GOAL OF THE EXERCISE: Search the data for the word "degrees". Reproduce every line where it is found.

Segment Start: MATERIALS PROVIDED

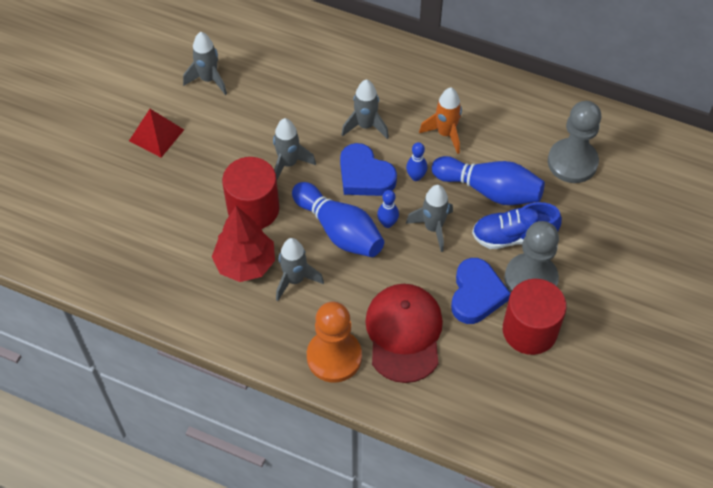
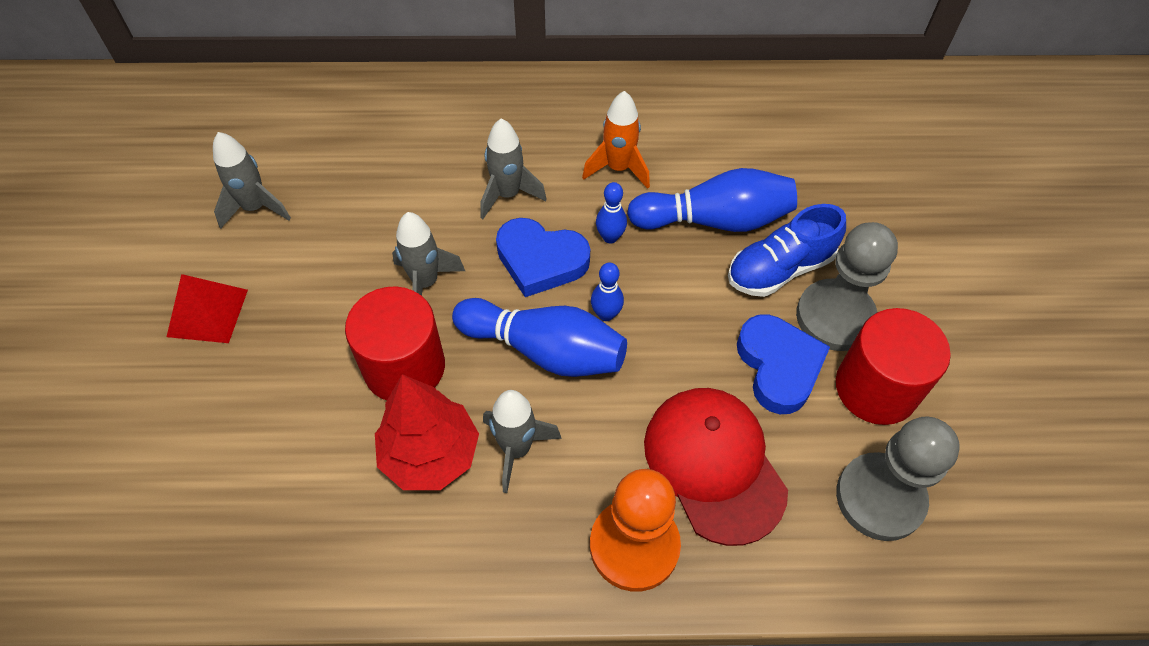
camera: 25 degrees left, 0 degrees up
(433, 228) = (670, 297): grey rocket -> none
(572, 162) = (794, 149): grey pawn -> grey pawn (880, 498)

Segment End: MATERIALS PROVIDED
Segment Start: MATERIALS PROVIDED

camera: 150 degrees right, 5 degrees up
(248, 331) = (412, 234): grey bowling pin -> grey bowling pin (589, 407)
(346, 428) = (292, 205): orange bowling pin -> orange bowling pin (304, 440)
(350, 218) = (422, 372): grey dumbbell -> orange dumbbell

Segment End: MATERIALS PROVIDED

ANSWER AREA:
camera: 25 degrees left, 0 degrees up
camera: 150 degrees right, 5 degrees up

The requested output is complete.